» Data lines
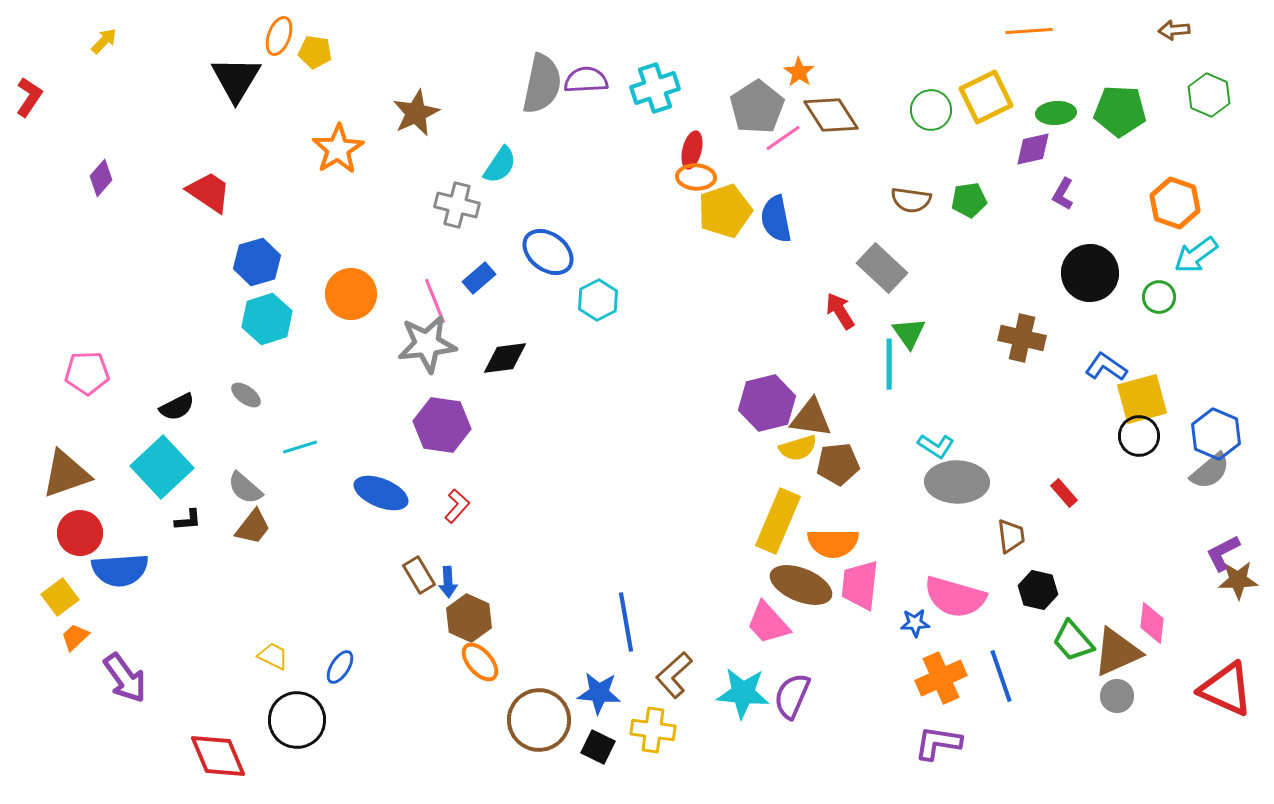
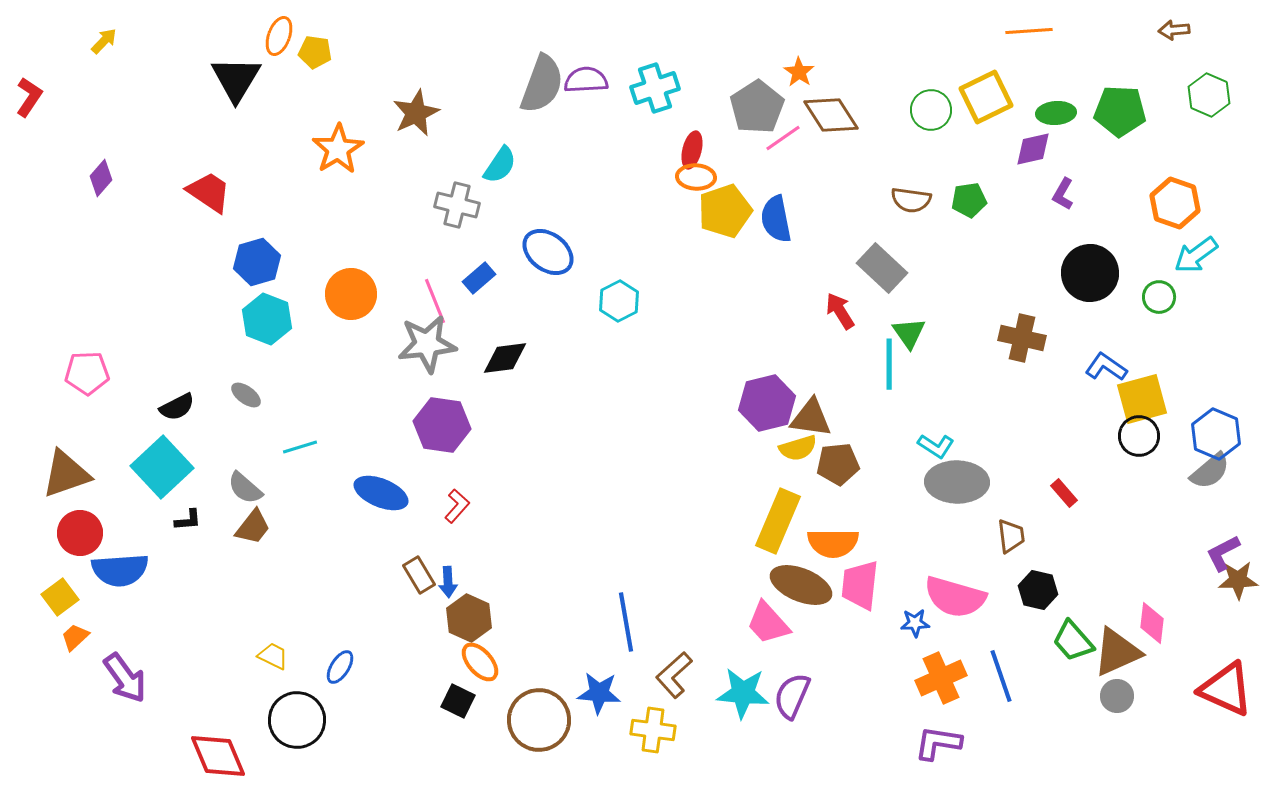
gray semicircle at (542, 84): rotated 8 degrees clockwise
cyan hexagon at (598, 300): moved 21 px right, 1 px down
cyan hexagon at (267, 319): rotated 21 degrees counterclockwise
black square at (598, 747): moved 140 px left, 46 px up
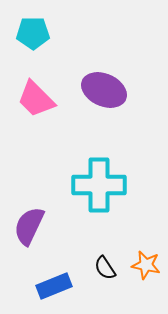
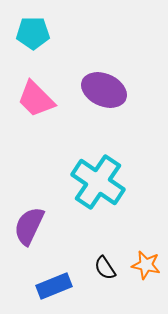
cyan cross: moved 1 px left, 3 px up; rotated 34 degrees clockwise
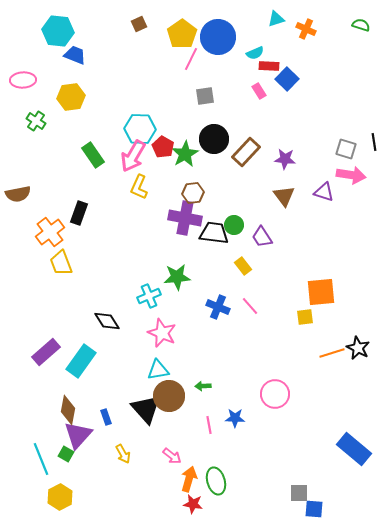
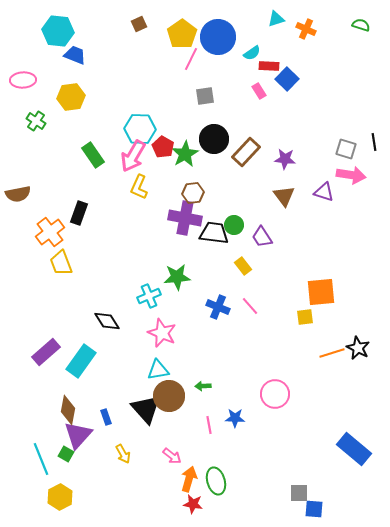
cyan semicircle at (255, 53): moved 3 px left; rotated 12 degrees counterclockwise
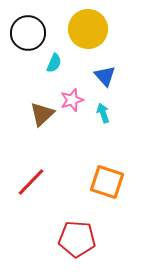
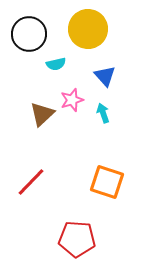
black circle: moved 1 px right, 1 px down
cyan semicircle: moved 2 px right, 1 px down; rotated 54 degrees clockwise
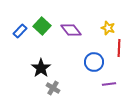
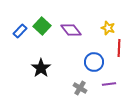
gray cross: moved 27 px right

» Your objective
Rewrite every line of the items above as a numbered list, skipping blank lines. Leave the pictures out of your answer.

» Written solution
1. gray semicircle at (542, 84): rotated 8 degrees clockwise
2. cyan hexagon at (598, 300): moved 21 px right, 1 px down
3. cyan hexagon at (267, 319): rotated 21 degrees counterclockwise
4. black square at (598, 747): moved 140 px left, 46 px up
5. cyan cross: moved 1 px left, 3 px up; rotated 34 degrees clockwise
6. cyan semicircle at (255, 53): moved 3 px left; rotated 12 degrees counterclockwise
7. black circle: moved 1 px right, 1 px down
8. cyan semicircle: moved 2 px right, 1 px down; rotated 54 degrees clockwise
9. gray cross: moved 27 px right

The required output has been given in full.